Your answer should consist of the lines below that hold the word "moved".
::::
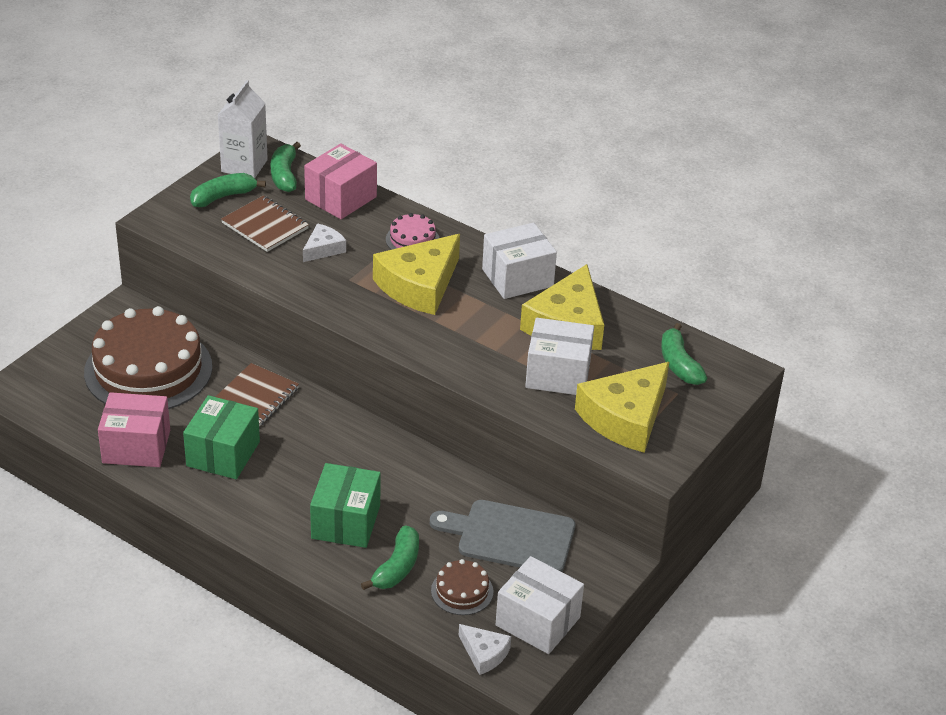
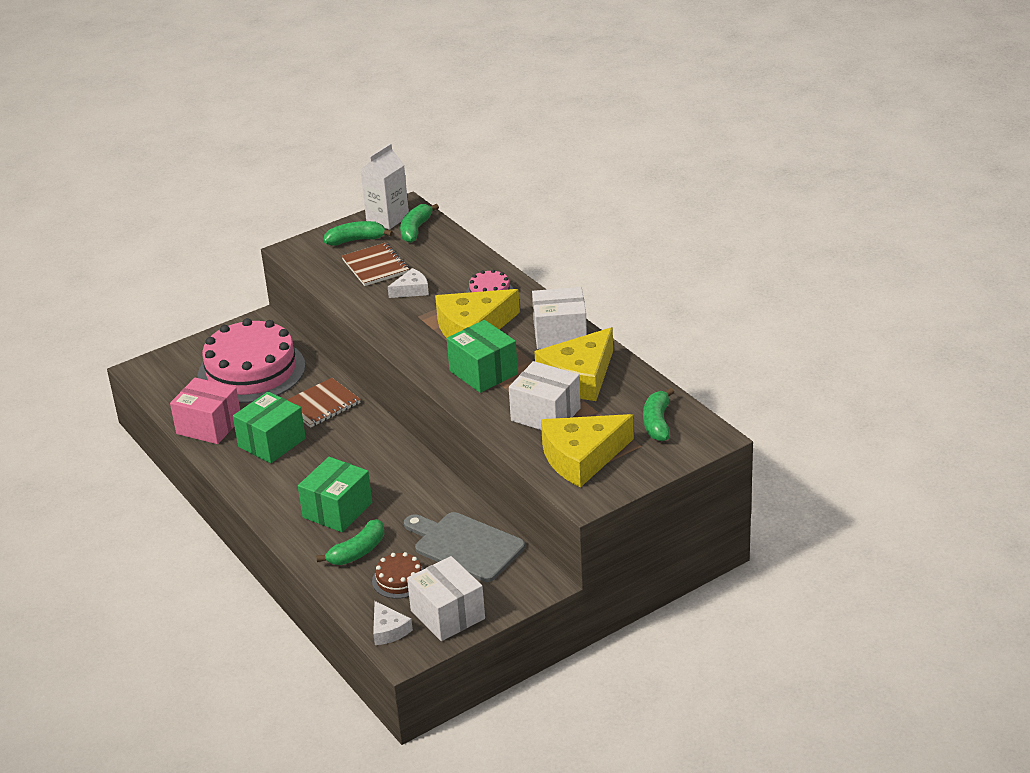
camera: 25 degrees right, 5 degrees down
brown cake [84,306,212,409] -> pink cake [198,318,305,403]
pink box [304,143,377,219] -> none
none -> green box [447,320,518,393]

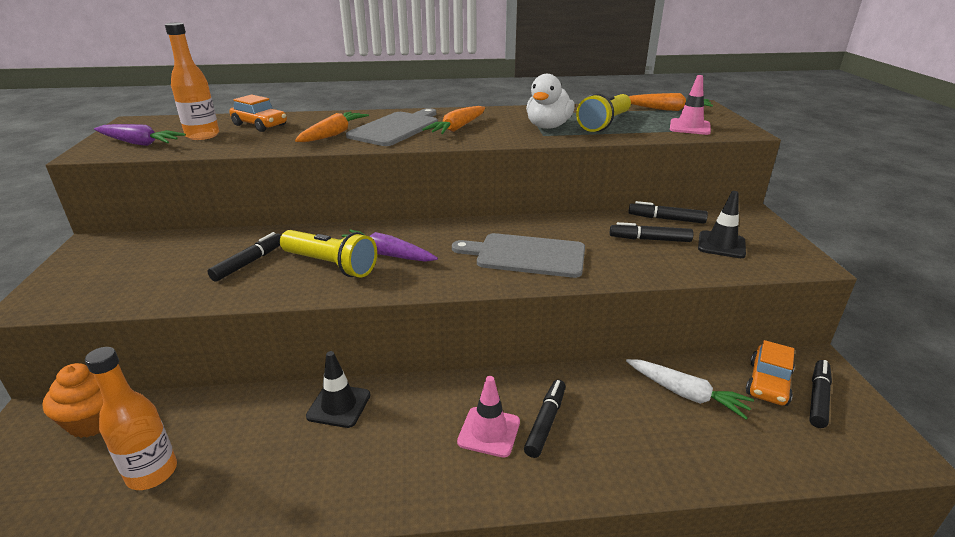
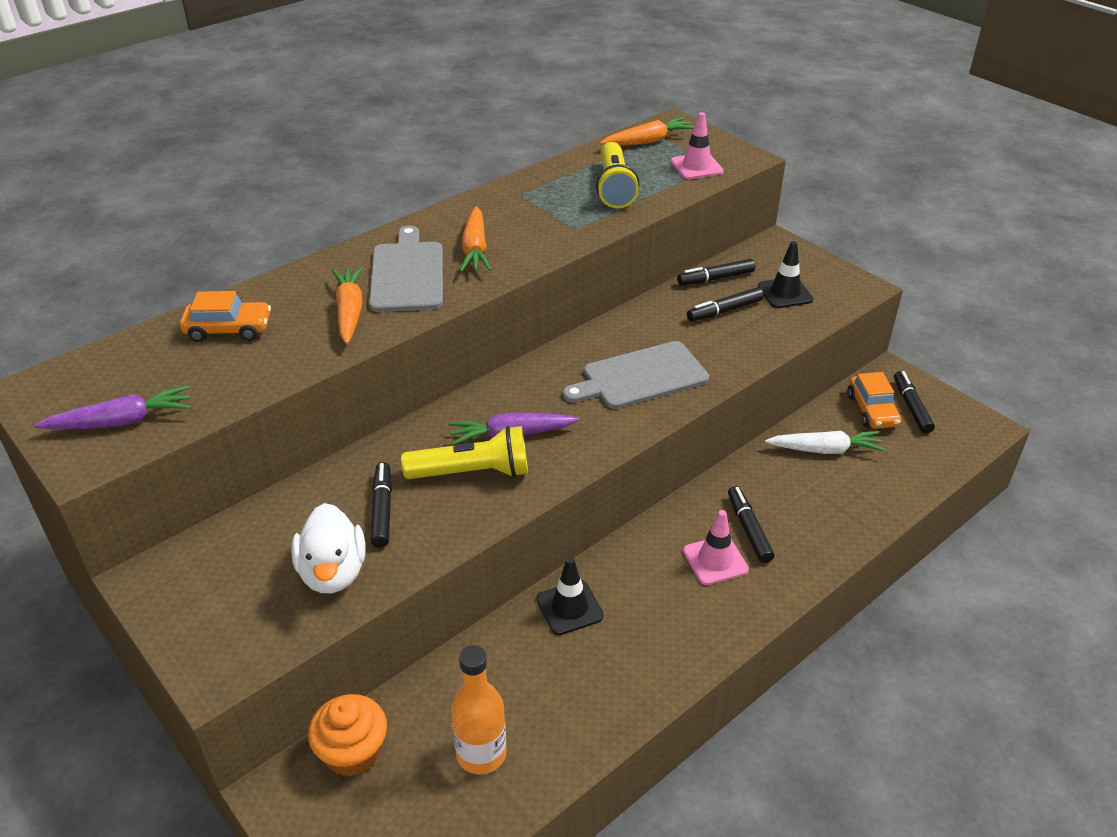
camera: 35 degrees left, 10 degrees up
orange bottle [165,22,219,140] -> none
white duck [526,74,575,129] -> white duck moved to [291,503,365,593]

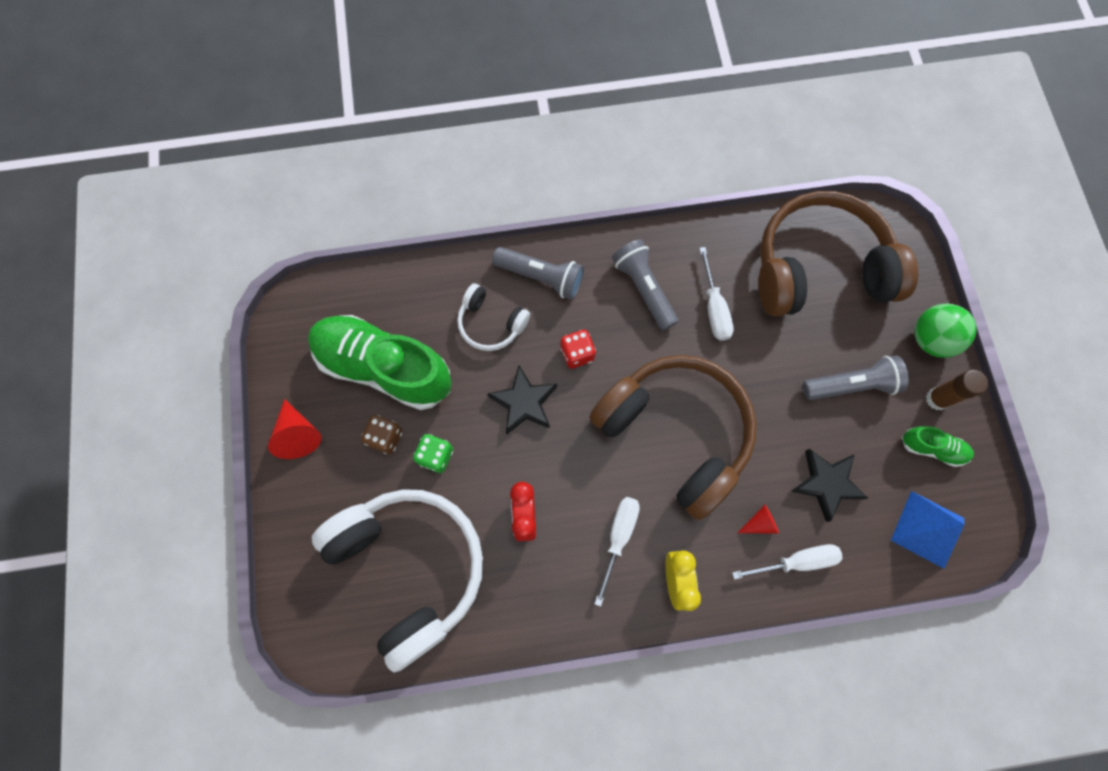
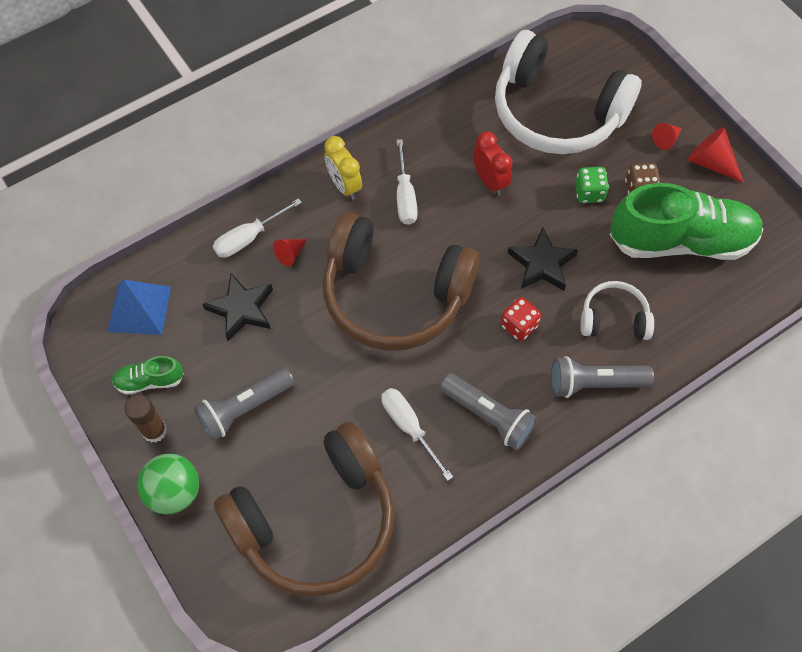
camera: 155 degrees right, 10 degrees down
none -> red cone [652,123,682,150]

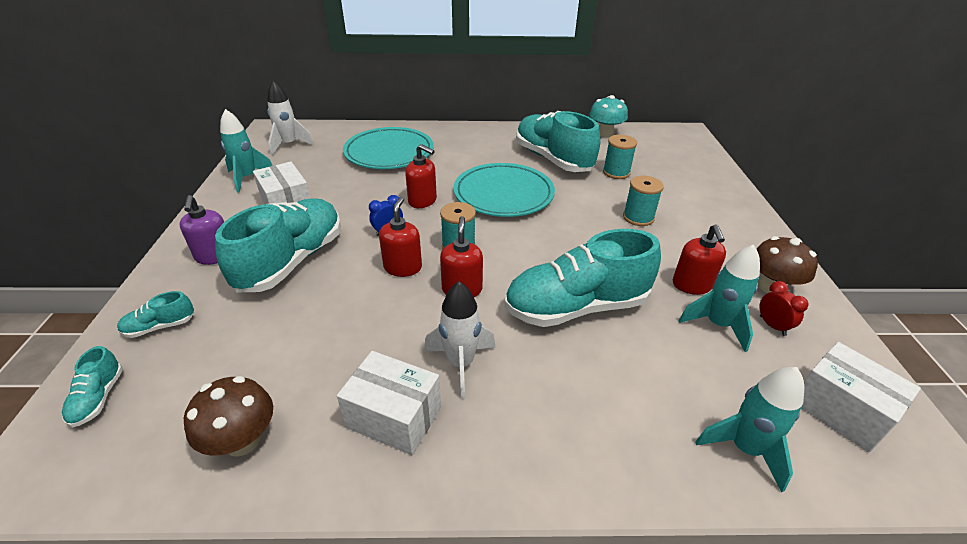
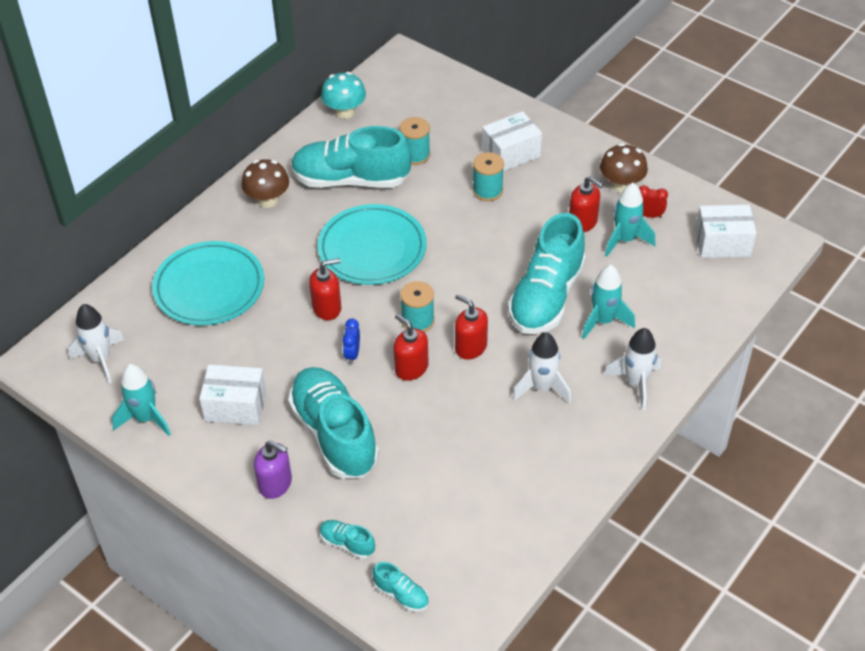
camera: 50 degrees left, 10 degrees up
turquoise shoe [117,291,195,338] -> turquoise shoe turned 105 degrees clockwise [320,520,375,559]
brown mushroom [184,376,273,457] -> brown mushroom moved to [241,159,289,208]
white box [337,351,441,455] -> white box moved to [482,111,542,172]
turquoise rocket [695,367,804,492] -> turquoise rocket moved to [582,265,635,339]
none -> white rocket [604,328,661,410]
::::
:: ANSWER SPACE ::
white duck [526,74,575,129] -> white duck moved to [291,503,365,593]
brown mushroom [184,376,273,457] -> brown mushroom moved to [241,159,289,208]
white box [337,351,441,455] -> white box moved to [482,111,542,172]
turquoise rocket [695,367,804,492] -> turquoise rocket moved to [582,265,635,339]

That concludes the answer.